PROBLEM =
Examine the entries below, count the lines holding the string "lime", and respond with the number only.

SUPPLIED MATERIAL =
━━━━━━━━━━━━━━━━━━━━━━━━━━━━━━

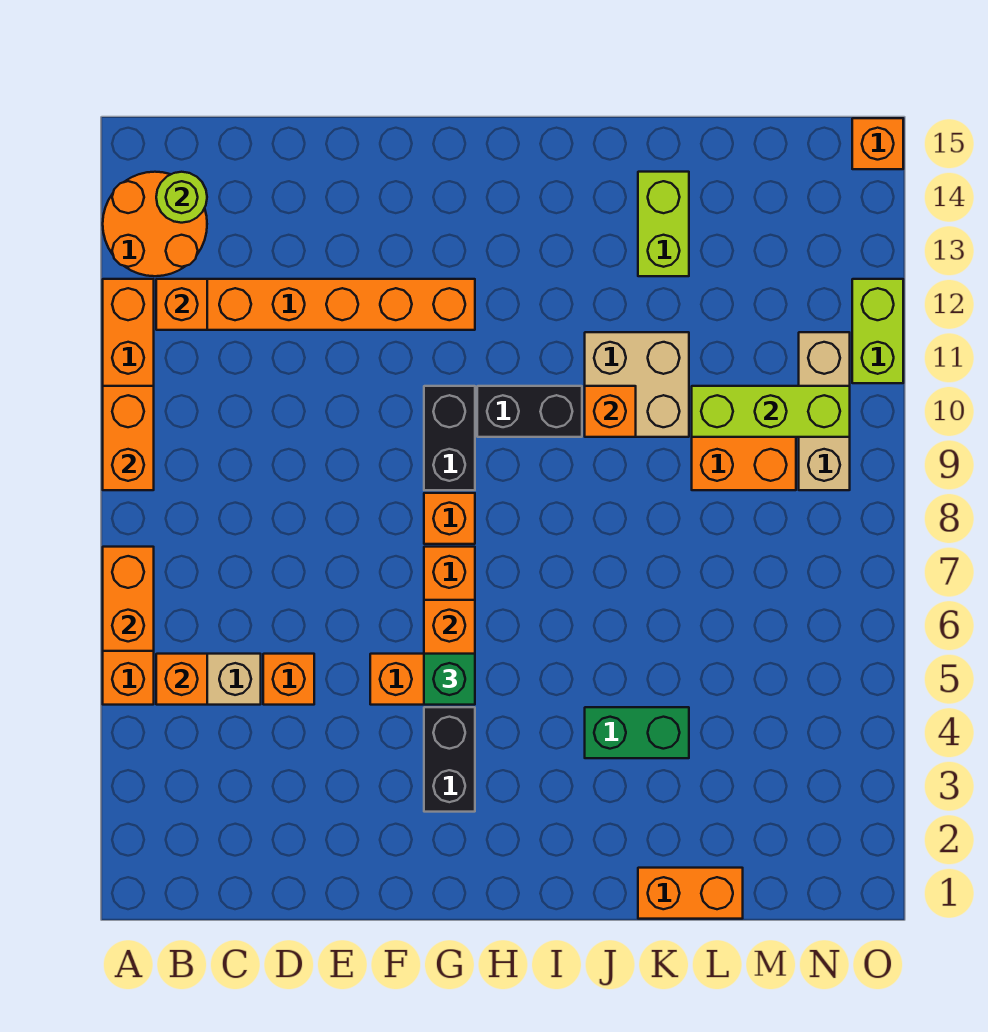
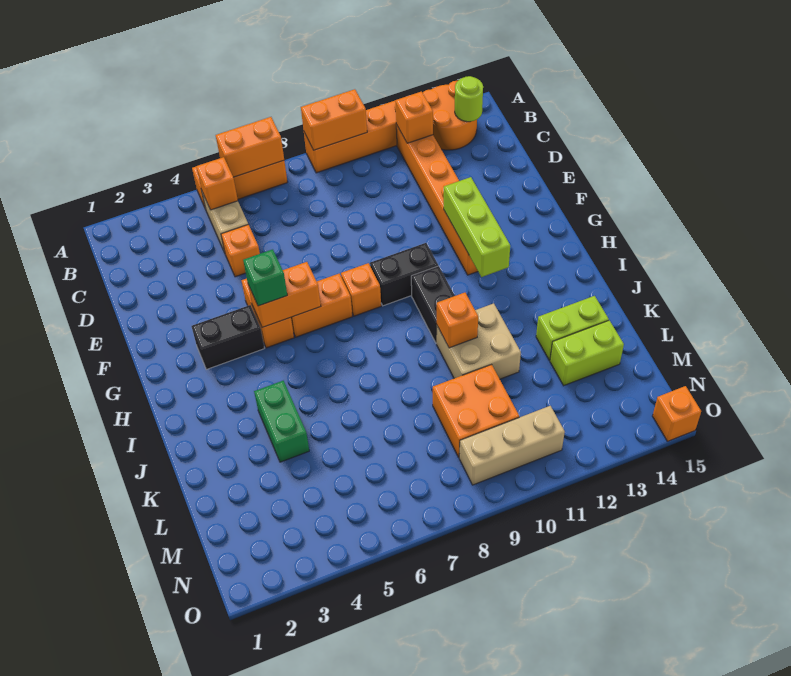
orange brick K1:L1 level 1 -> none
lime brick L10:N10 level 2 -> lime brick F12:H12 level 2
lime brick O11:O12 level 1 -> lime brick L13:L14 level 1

━━━━━━━━━━━━━━━━━━━━━━━━━━━━━━

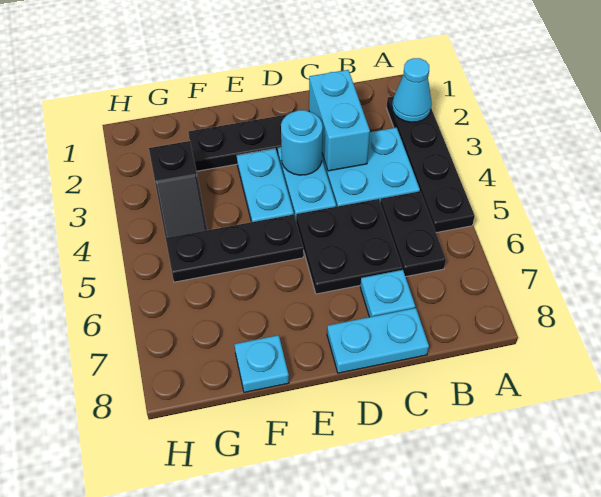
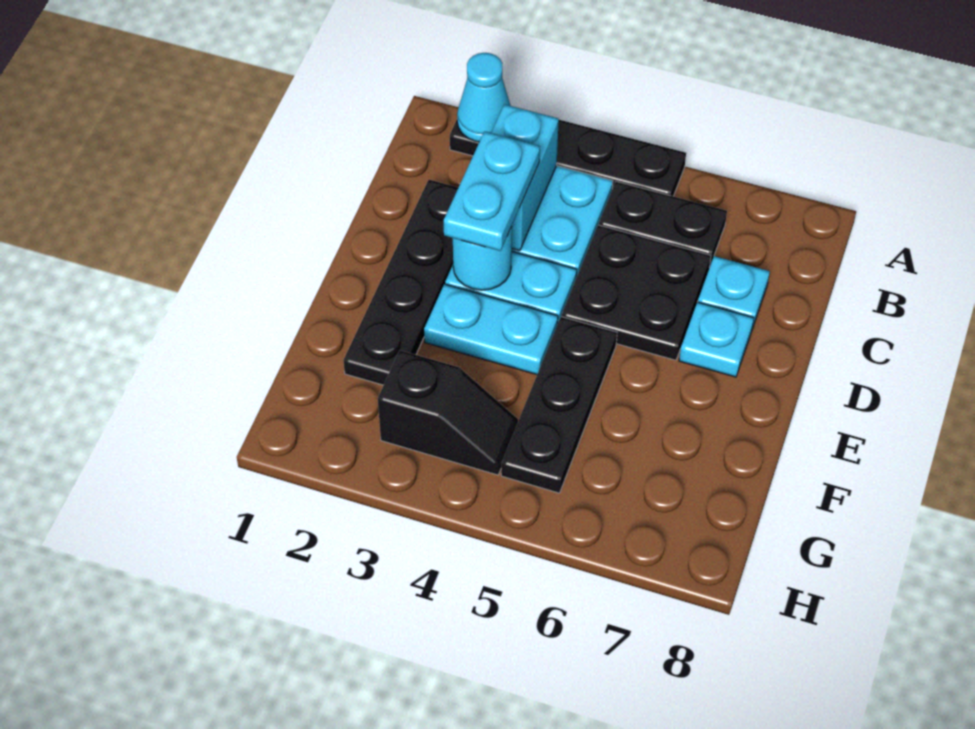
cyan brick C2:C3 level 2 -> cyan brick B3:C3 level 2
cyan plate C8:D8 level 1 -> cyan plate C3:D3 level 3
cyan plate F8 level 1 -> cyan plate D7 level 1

━━━━━━━━━━━━━━━━━━━━━━━━━━━━━━

SOLUTION TO THIS TASK =
2